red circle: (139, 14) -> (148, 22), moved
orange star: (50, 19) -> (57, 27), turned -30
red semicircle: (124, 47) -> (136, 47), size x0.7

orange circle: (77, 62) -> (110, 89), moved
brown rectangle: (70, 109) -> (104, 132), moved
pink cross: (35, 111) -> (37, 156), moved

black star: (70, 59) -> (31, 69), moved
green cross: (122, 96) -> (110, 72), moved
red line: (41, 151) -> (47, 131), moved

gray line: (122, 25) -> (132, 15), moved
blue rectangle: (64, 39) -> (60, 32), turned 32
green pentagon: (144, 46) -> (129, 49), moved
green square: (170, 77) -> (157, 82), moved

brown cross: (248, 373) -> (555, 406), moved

--

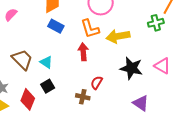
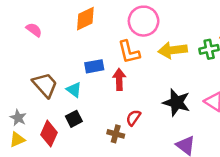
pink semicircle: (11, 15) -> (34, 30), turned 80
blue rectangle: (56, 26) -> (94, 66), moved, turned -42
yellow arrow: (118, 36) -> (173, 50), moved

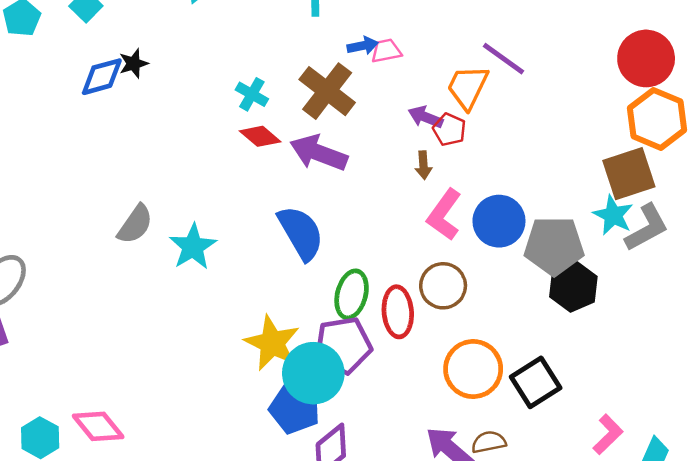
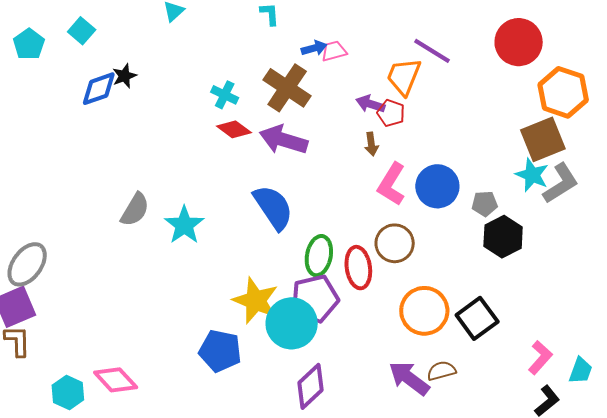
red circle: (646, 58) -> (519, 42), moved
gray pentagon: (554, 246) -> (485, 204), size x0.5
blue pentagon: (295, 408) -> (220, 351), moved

---

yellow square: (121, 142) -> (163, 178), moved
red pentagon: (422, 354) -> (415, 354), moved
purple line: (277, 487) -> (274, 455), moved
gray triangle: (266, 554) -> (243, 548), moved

--- Task brief ---
Only the lines of the listing above from the one with "pink semicircle: (11, 15)" through the one with "blue pentagon: (295, 408)" should be output, exactly, with both ends kept and pictures left out.

--- Output of the exercise ---
pink semicircle: (11, 15) -> (34, 30), turned 80
blue rectangle: (56, 26) -> (94, 66), moved, turned -42
yellow arrow: (118, 36) -> (173, 50), moved

red circle: (646, 58) -> (519, 42), moved
gray pentagon: (554, 246) -> (485, 204), size x0.5
blue pentagon: (295, 408) -> (220, 351), moved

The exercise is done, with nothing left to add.